(Records drawn from a dataset)
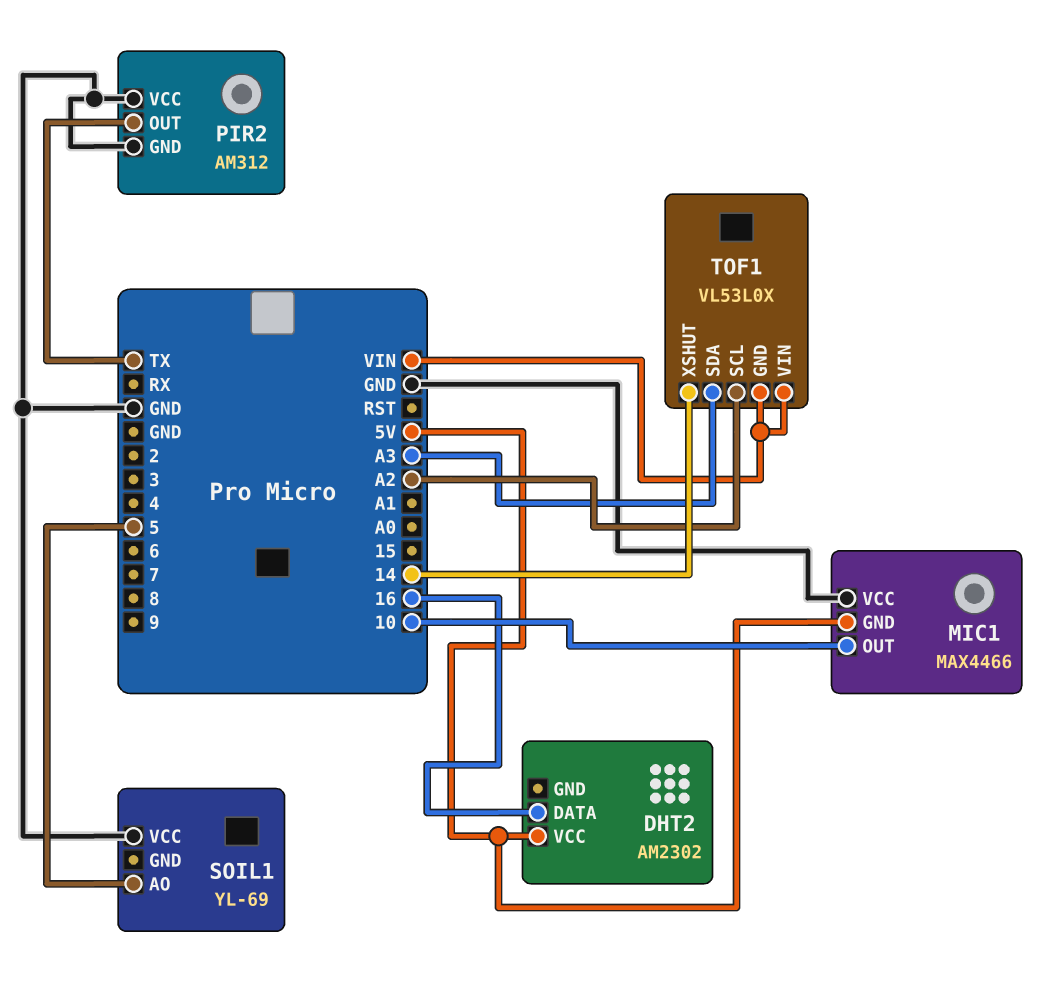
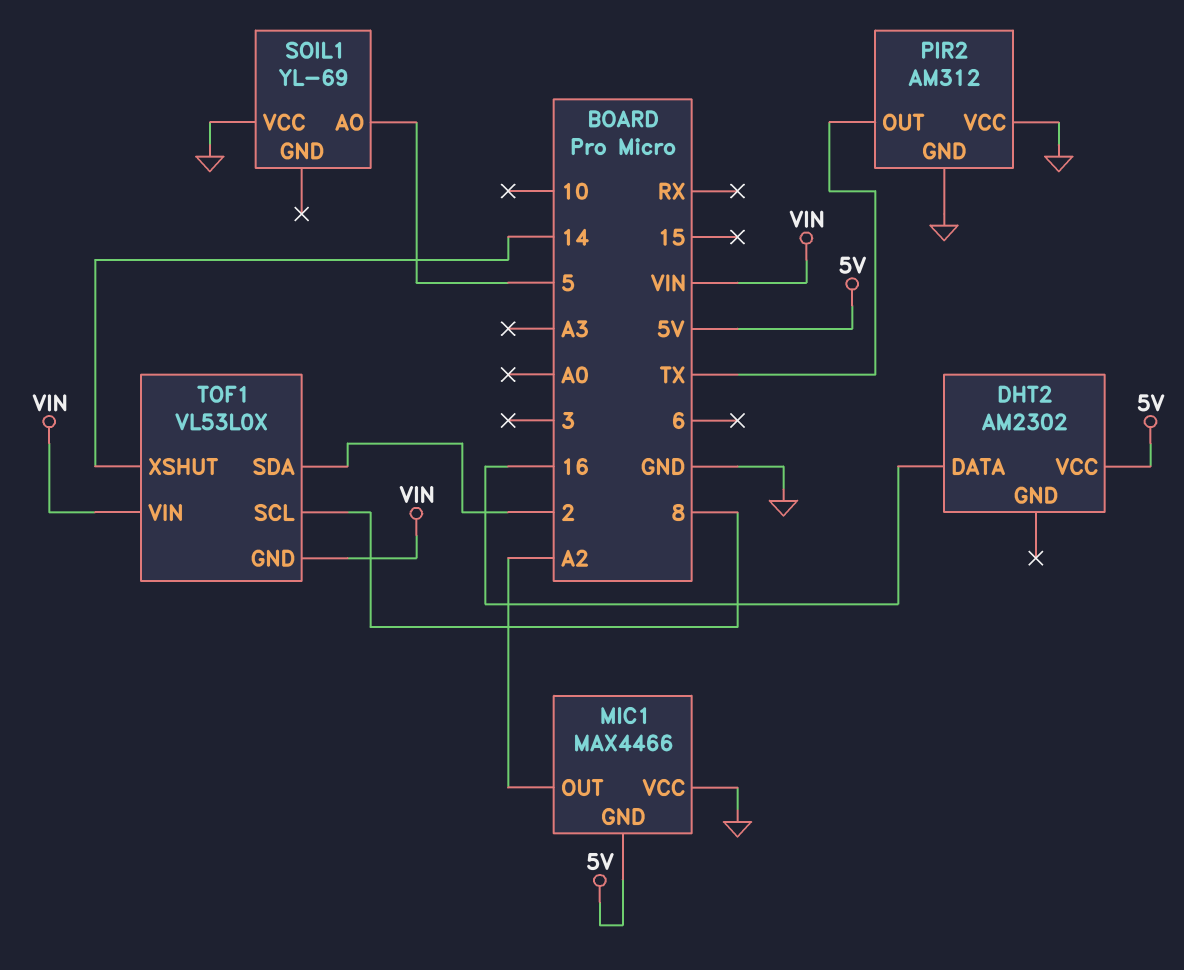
MIC1 pin OUT: 10 -> A2
TOF1 pin SCL: A2 -> 8
TOF1 pin SDA: A3 -> 2

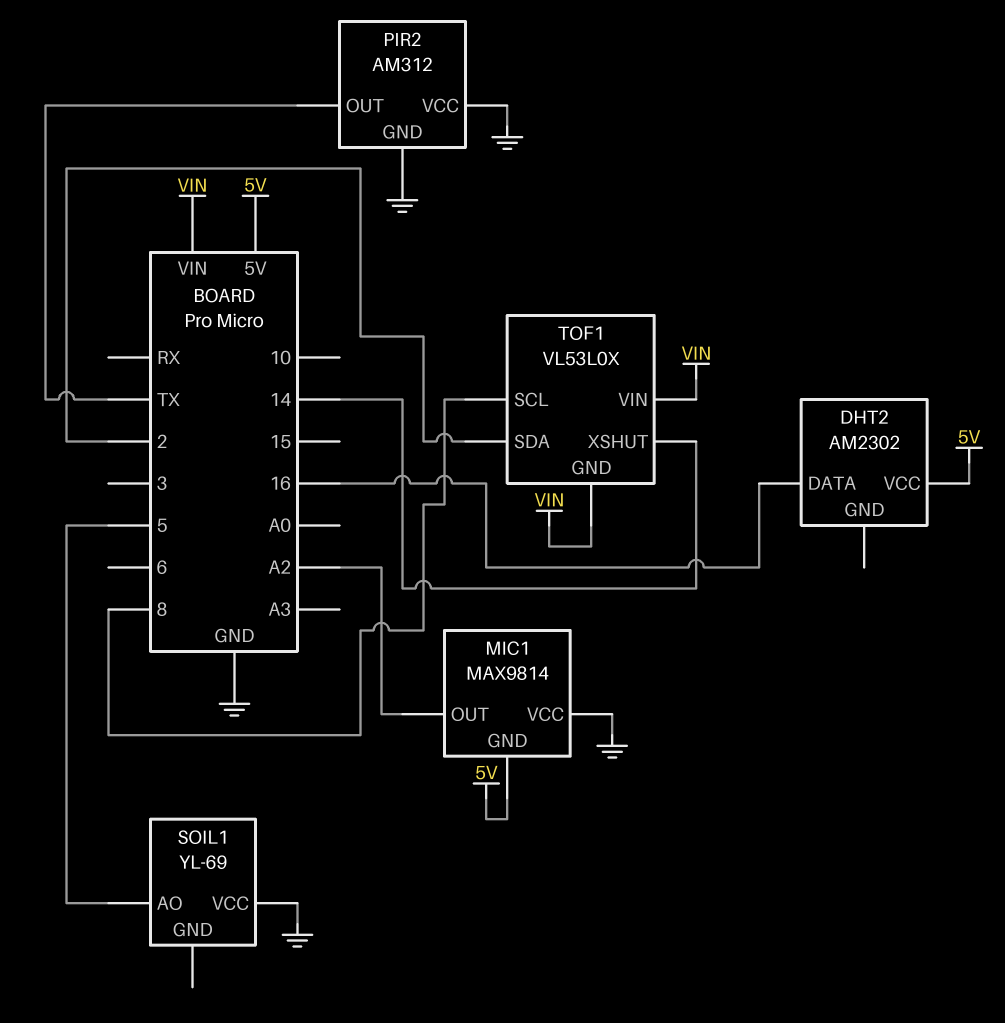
MIC1: MAX4466 -> MAX9814

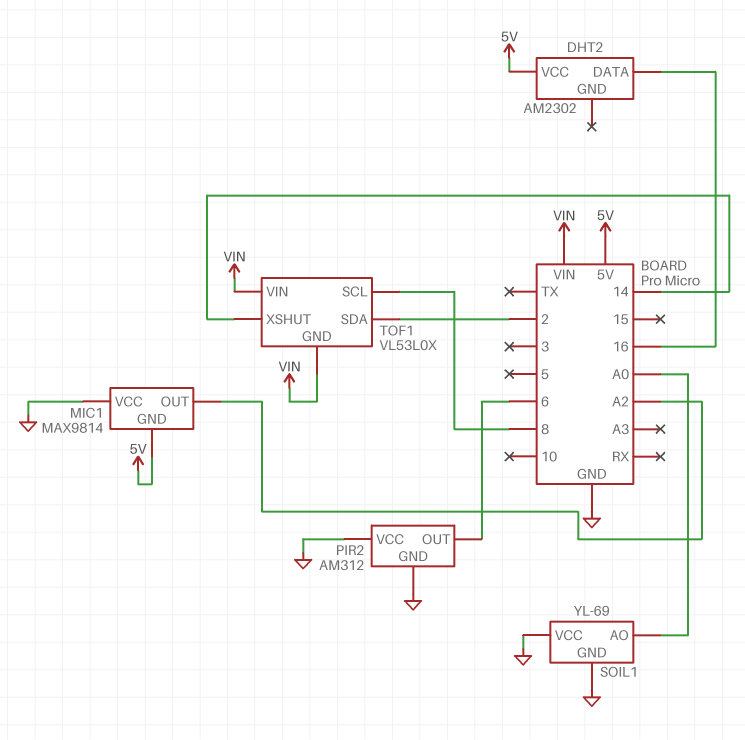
PIR2 pin OUT: TX -> 6
SOIL1 pin AO: 5 -> A0
SOIL1 pin GND: none -> GND

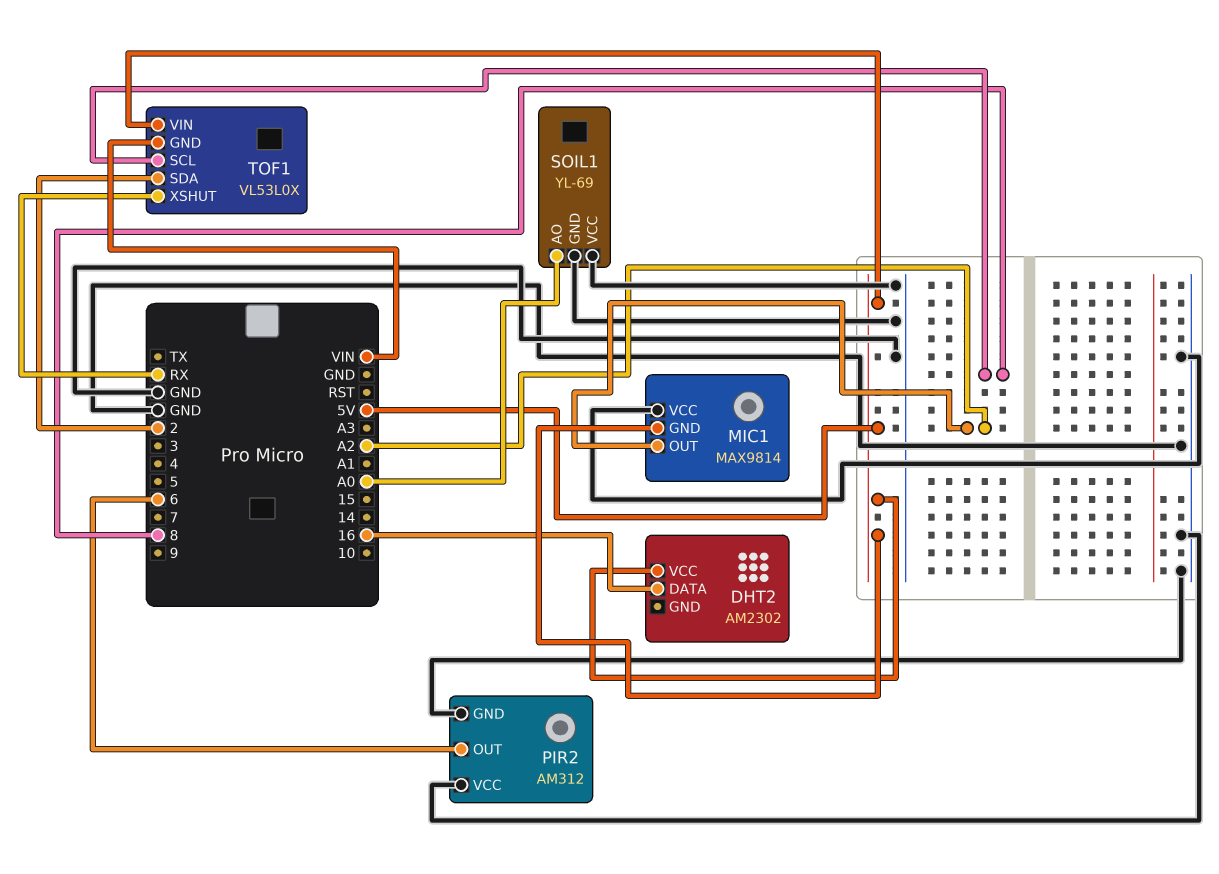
TOF1 pin VIN: VIN -> 5V
TOF1 pin XSHUT: 14 -> RX

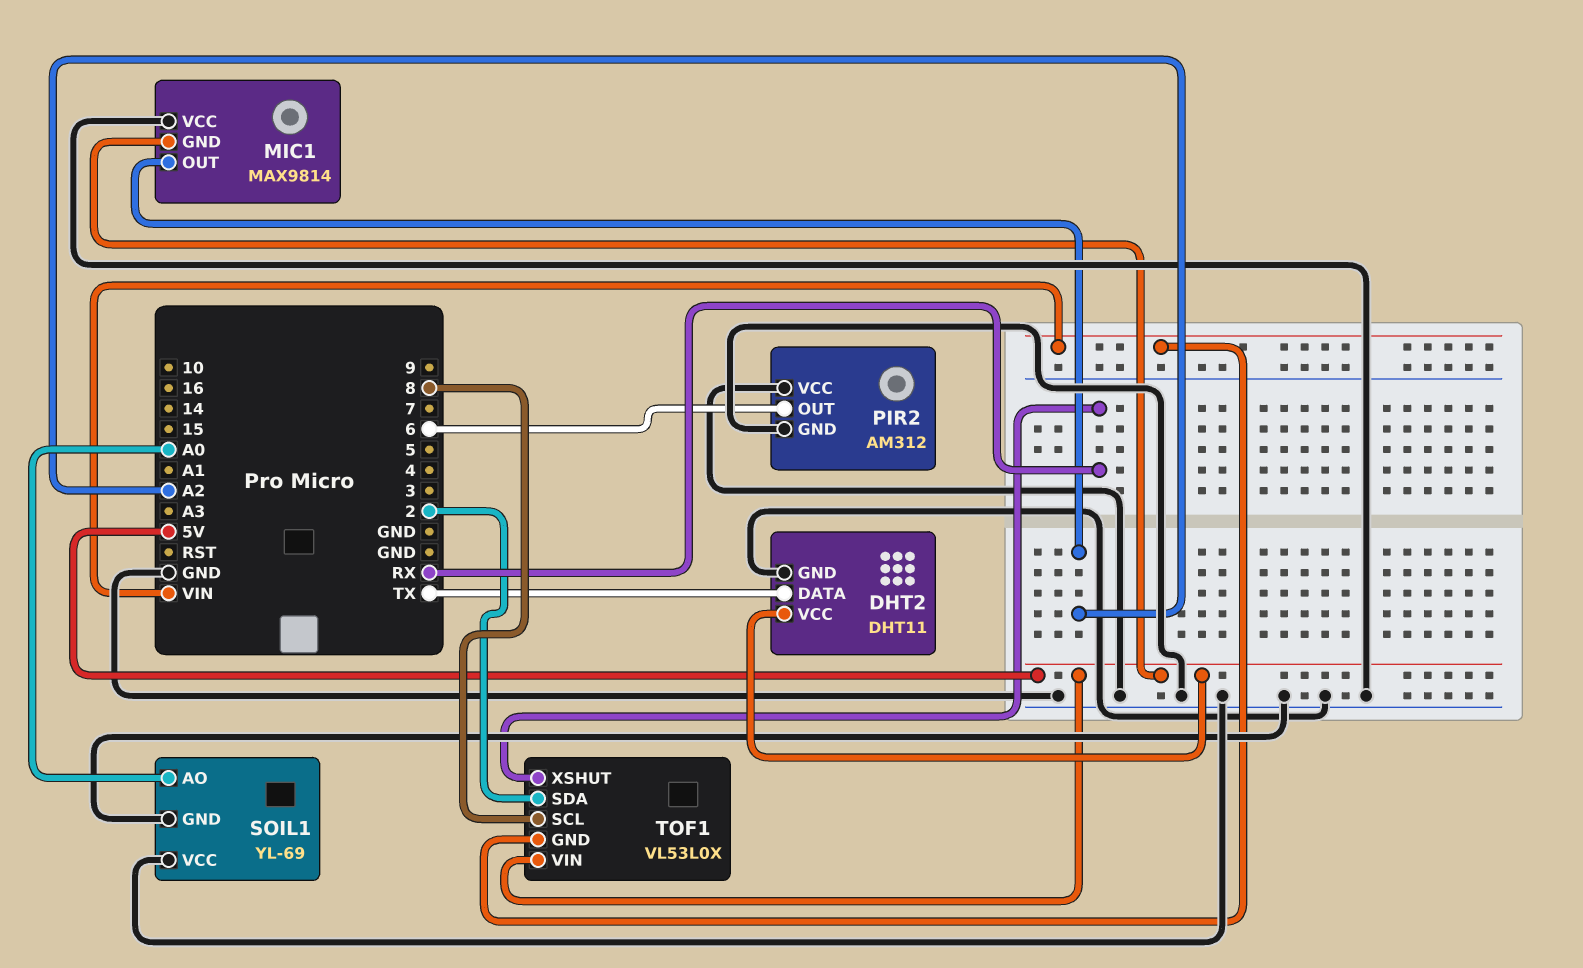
DHT2: AM2302 -> DHT11
DHT2 pin DATA: 16 -> TX
DHT2 pin GND: none -> GND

What you have to do
Look through the entries and copy every line in which the string "none" appears.

Output of the task
SOIL1 pin GND: none -> GND
DHT2 pin GND: none -> GND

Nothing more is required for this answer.